Before-and-after object lists:
○ ○ ○ ○
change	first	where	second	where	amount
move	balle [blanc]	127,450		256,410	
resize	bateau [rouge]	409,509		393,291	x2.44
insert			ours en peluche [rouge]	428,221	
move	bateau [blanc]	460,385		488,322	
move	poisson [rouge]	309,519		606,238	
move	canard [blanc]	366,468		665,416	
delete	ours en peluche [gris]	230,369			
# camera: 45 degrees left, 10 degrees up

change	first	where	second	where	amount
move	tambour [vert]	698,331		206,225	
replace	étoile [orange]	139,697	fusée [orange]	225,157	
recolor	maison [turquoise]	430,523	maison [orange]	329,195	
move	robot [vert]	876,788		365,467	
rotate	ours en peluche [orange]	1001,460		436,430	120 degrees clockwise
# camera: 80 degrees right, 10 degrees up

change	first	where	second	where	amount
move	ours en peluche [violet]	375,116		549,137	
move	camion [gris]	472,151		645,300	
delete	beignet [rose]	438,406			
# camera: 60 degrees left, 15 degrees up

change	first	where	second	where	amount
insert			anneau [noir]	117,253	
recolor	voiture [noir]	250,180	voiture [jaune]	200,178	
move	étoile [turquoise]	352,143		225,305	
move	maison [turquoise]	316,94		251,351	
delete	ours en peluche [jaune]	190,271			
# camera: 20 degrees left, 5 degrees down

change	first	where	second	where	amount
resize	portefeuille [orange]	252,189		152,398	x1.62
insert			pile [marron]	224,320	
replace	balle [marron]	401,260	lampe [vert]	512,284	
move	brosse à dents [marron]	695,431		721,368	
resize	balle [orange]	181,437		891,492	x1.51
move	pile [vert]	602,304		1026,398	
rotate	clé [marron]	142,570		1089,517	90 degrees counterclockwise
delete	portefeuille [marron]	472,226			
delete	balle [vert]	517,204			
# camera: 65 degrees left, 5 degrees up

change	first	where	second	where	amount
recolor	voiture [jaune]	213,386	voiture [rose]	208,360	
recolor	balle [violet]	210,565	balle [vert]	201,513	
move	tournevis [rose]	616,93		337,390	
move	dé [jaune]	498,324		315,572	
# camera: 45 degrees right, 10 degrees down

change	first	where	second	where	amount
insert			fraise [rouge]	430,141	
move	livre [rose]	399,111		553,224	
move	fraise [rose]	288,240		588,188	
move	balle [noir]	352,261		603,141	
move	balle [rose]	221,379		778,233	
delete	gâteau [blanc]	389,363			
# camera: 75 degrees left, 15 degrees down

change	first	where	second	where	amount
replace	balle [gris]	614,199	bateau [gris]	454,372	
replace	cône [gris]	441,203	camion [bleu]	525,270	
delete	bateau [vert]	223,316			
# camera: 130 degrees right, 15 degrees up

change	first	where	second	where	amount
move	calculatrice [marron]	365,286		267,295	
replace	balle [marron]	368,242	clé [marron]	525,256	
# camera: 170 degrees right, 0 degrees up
○ ○ ○ ○
## What is being asked
Retype all of the records so that every line matches the original exactly.

## The answer
change	first	where	second	where	amount
move	balle [blanc]	127,450		256,410	
resize	bateau [rouge]	409,509		393,291	x2.44
insert			ours en peluche [rouge]	428,221	
move	bateau [blanc]	460,385		488,322	
move	poisson [rouge]	309,519		606,238	
move	canard [blanc]	366,468		665,416	
delete	ours en peluche [gris]	230,369			
# camera: 45 degrees left, 10 degrees up

change	first	where	second	where	amount
move	tambour [vert]	698,331		206,225	
replace	étoile [orange]	139,697	fusée [orange]	225,157	
recolor	maison [turquoise]	430,523	maison [orange]	329,195	
move	robot [vert]	876,788		365,467	
rotate	ours en peluche [orange]	1001,460		436,430	120 degrees clockwise
# camera: 80 degrees right, 10 degrees up

change	first	where	second	where	amount
move	ours en peluche [violet]	375,116		549,137	
move	camion [gris]	472,151		645,300	
delete	beignet [rose]	438,406			
# camera: 60 degrees left, 15 degrees up

change	first	where	second	where	amount
insert			anneau [noir]	117,253	
recolor	voiture [noir]	250,180	voiture [jaune]	200,178	
move	étoile [turquoise]	352,143		225,305	
move	maison [turquoise]	316,94		251,351	
delete	ours en peluche [jaune]	190,271			
# camera: 20 degrees left, 5 degrees down

change	first	where	second	where	amount
resize	portefeuille [orange]	252,189		152,398	x1.62
insert			pile [marron]	224,320	
replace	balle [marron]	401,260	lampe [vert]	512,284	
move	brosse à dents [marron]	695,431		721,368	
resize	balle [orange]	181,437		891,492	x1.51
move	pile [vert]	602,304		1026,398	
rotate	clé [marron]	142,570		1089,517	90 degrees counterclockwise
delete	portefeuille [marron]	472,226			
delete	balle [vert]	517,204			
# camera: 65 degrees left, 5 degrees up

change	first	where	second	where	amount
recolor	voiture [jaune]	213,386	voiture [rose]	208,360	
recolor	balle [violet]	210,565	balle [vert]	201,513	
move	tournevis [rose]	616,93		337,390	
move	dé [jaune]	498,324		315,572	
# camera: 45 degrees right, 10 degrees down

change	first	where	second	where	amount
insert			fraise [rouge]	430,141	
move	livre [rose]	399,111		553,224	
move	fraise [rose]	288,240		588,188	
move	balle [noir]	352,261		603,141	
move	balle [rose]	221,379		778,233	
delete	gâteau [blanc]	389,363			
# camera: 75 degrees left, 15 degrees down

change	first	where	second	where	amount
replace	balle [gris]	614,199	bateau [gris]	454,372	
replace	cône [gris]	441,203	camion [bleu]	525,270	
delete	bateau [vert]	223,316			
# camera: 130 degrees right, 15 degrees up

change	first	where	second	where	amount
move	calculatrice [marron]	365,286		267,295	
replace	balle [marron]	368,242	clé [marron]	525,256	
# camera: 170 degrees right, 0 degrees up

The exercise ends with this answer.